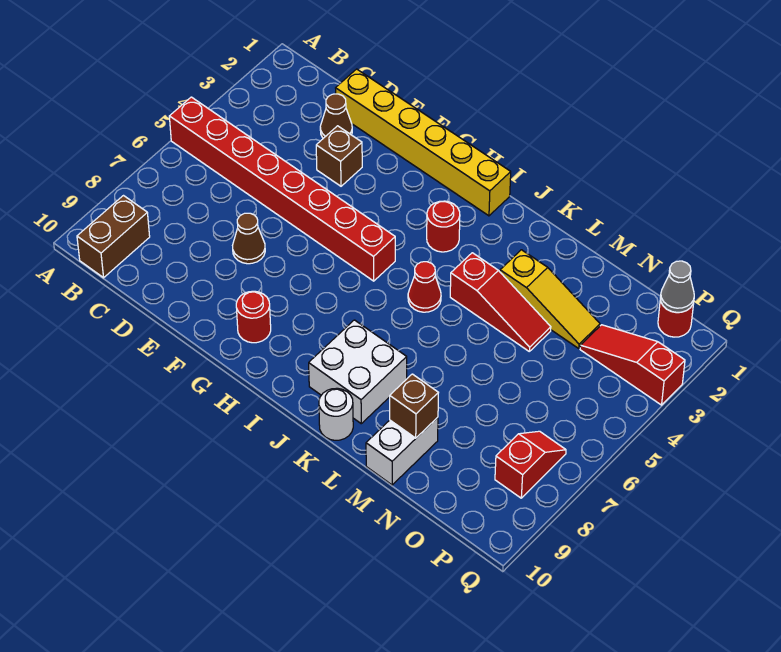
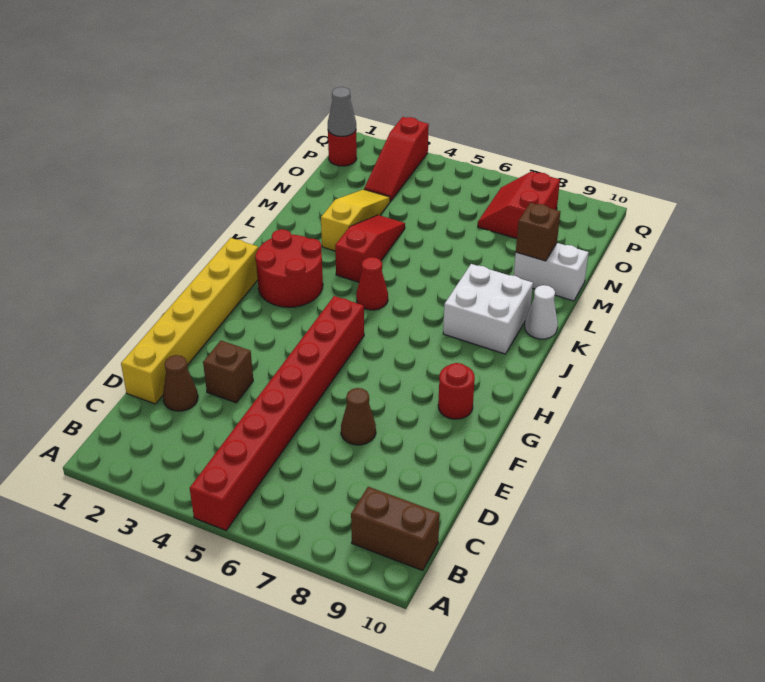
red round brick I3 level 1 -> red round brick I2:J3 level 1
white round brick K10 level 1 -> white cone K10 level 1
red slope P7:P8 level 1 top 8 -> red slope O7:P8 level 1 top 8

────────────────────────────────────────

• **Problem to work on**
Copy every line of the data that carries the word "round".

• **Task result**
red round brick I3 level 1 -> red round brick I2:J3 level 1
white round brick K10 level 1 -> white cone K10 level 1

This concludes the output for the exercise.